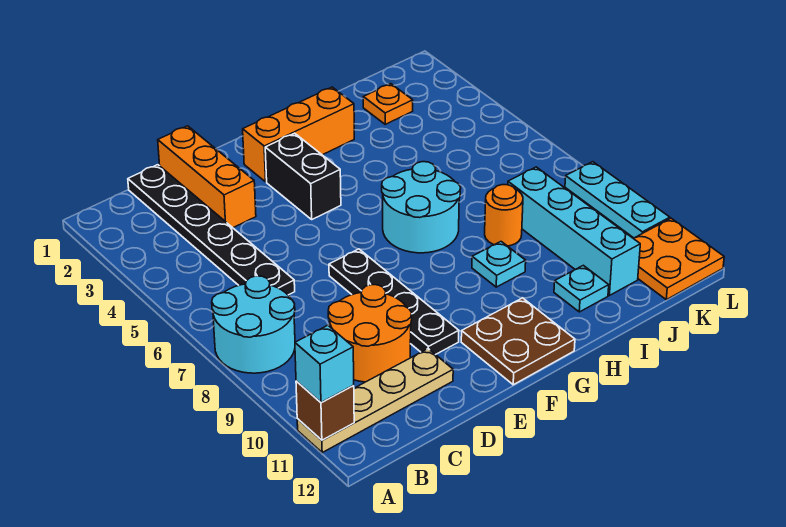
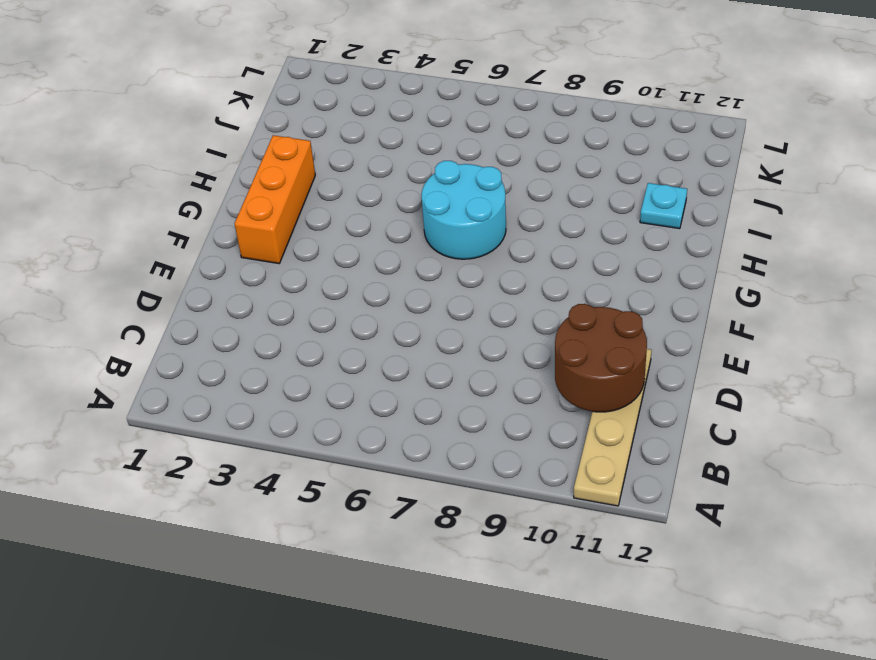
brown round brick C10:D11 level 2 -> none
none -> cyan round brick A7:B8 level 1
none -> black plate C1:C6 level 1
none -> orange round brick C9:D10 level 1

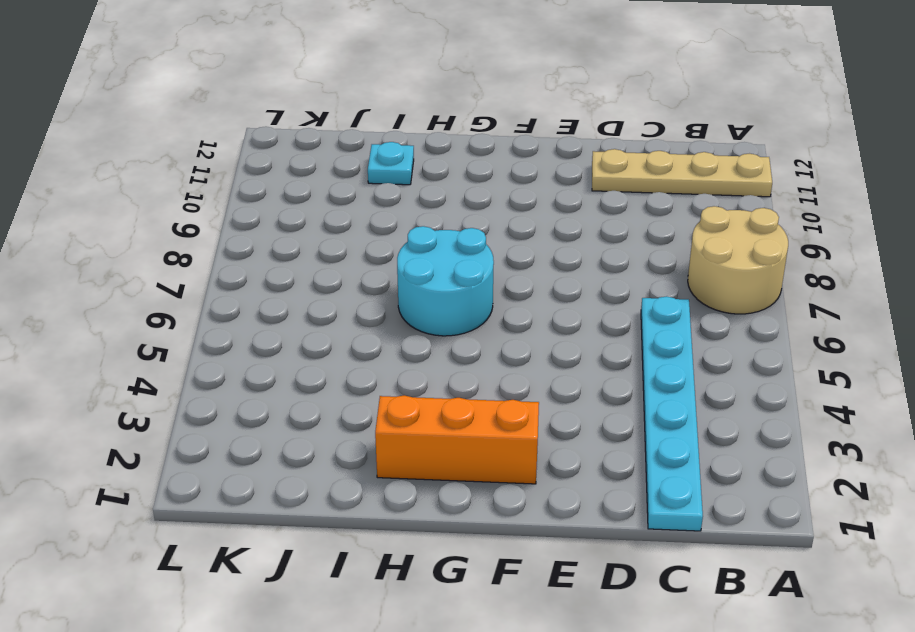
tan round brick A7:B8 level 1 -> cyan round brick A7:B8 level 1
cyan plate C1:C6 level 1 -> black plate C1:C6 level 1
none -> orange round brick C9:D10 level 1
none -> orange brick D1:D3 level 1
none -> black plate E7:E10 level 1

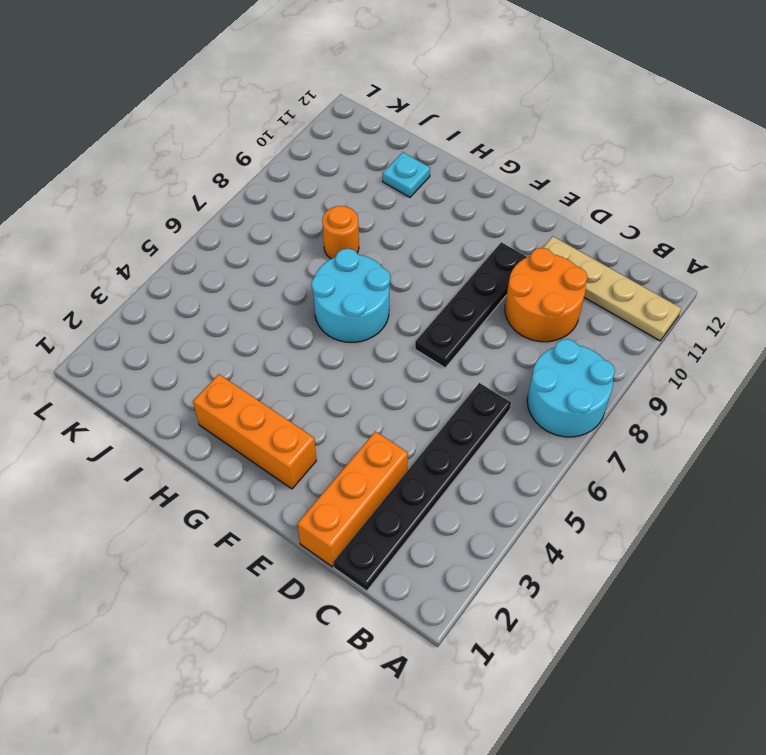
none -> black brick F3:F4 level 1
none -> brown plate F11:G12 level 1
none -> cyan plate H9 level 1

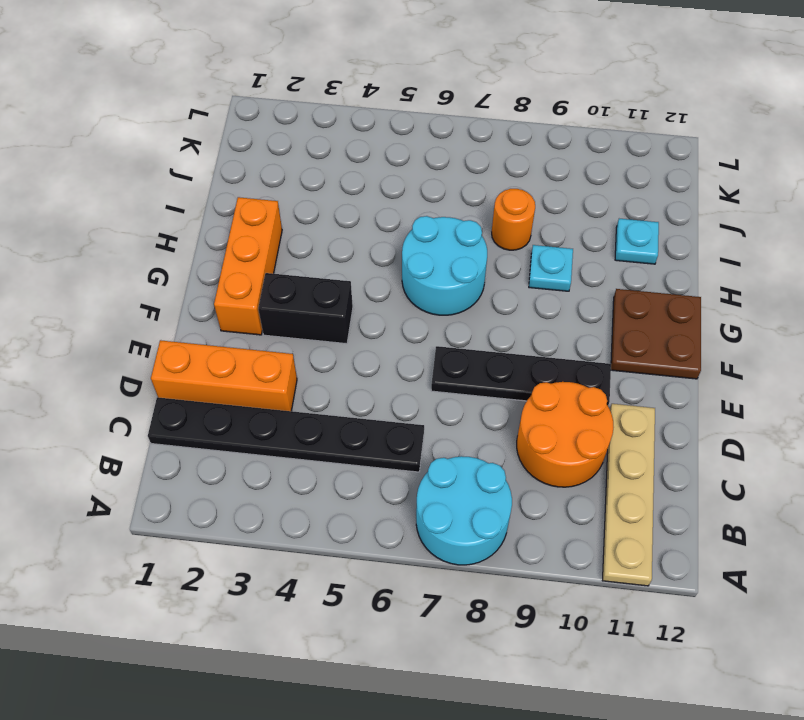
none -> orange plate J2 level 1
none -> cyan brick J8:J11 level 1
none -> orange plate K11:L12 level 1

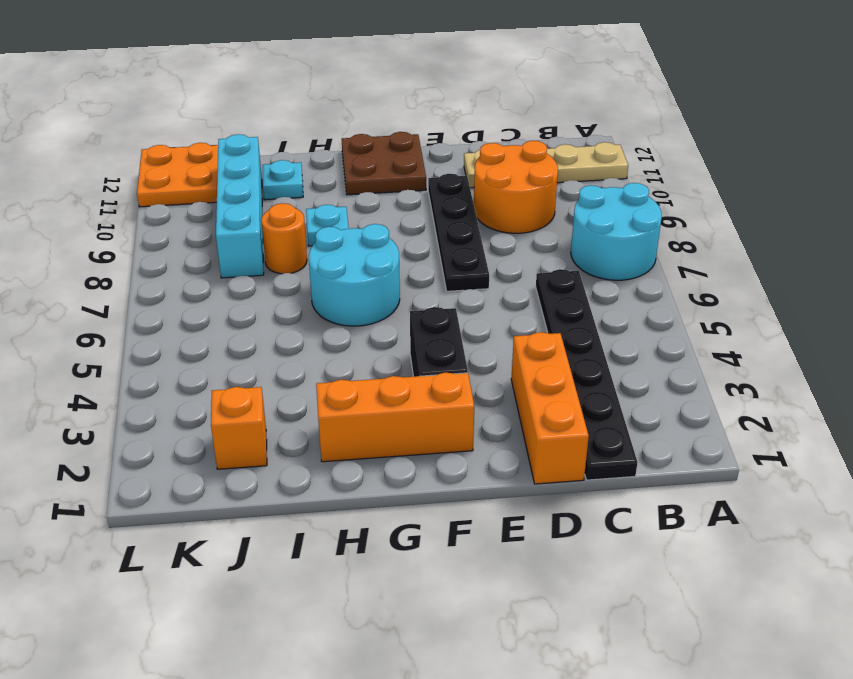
orange brick J2 level 1 -> orange plate J2 level 1
none -> cyan plate L8:L10 level 1
none -> brown brick A11 level 2
none -> cyan brick A11 level 3

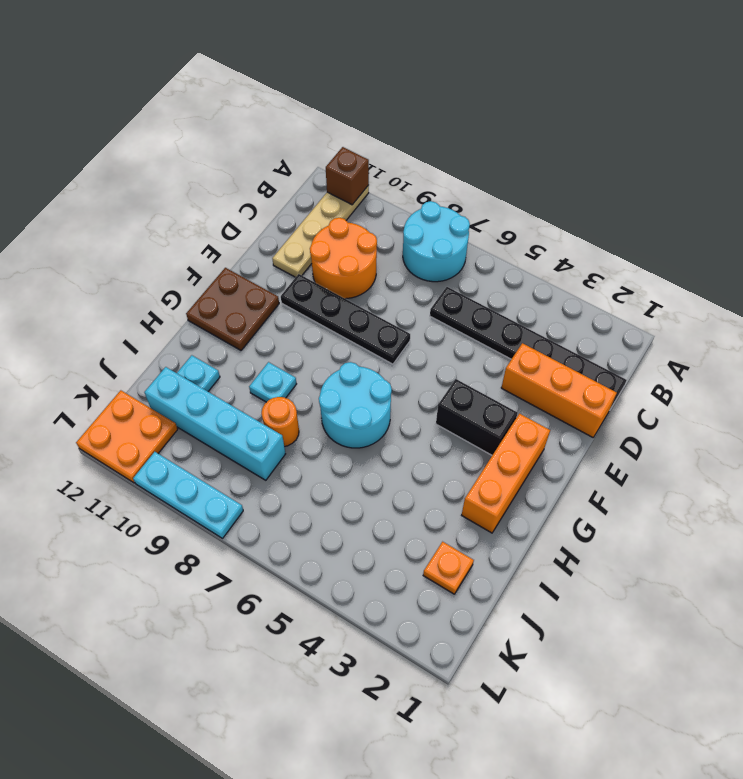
none -> cyan brick A11 level 3

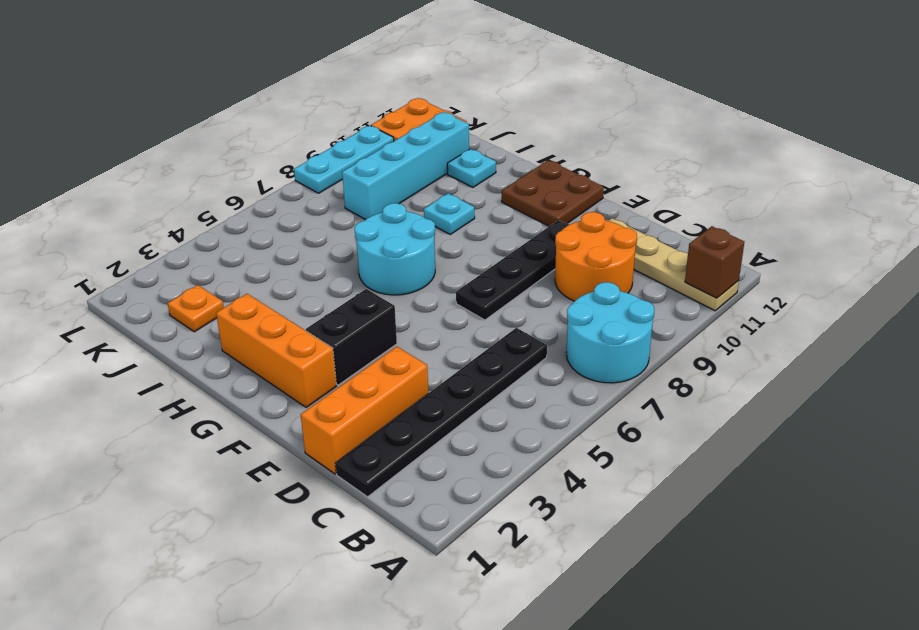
none -> orange round brick I8 level 1
none -> cyan brick A11 level 3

## [ASSIGNED TASK]
Looking at the entries above, copy out every line in which "plate" occurs.

## [PROBLEM SOLUTION]
none -> black plate C1:C6 level 1
cyan plate C1:C6 level 1 -> black plate C1:C6 level 1
none -> black plate E7:E10 level 1
none -> brown plate F11:G12 level 1
none -> cyan plate H9 level 1
none -> orange plate J2 level 1
none -> orange plate K11:L12 level 1
orange brick J2 level 1 -> orange plate J2 level 1
none -> cyan plate L8:L10 level 1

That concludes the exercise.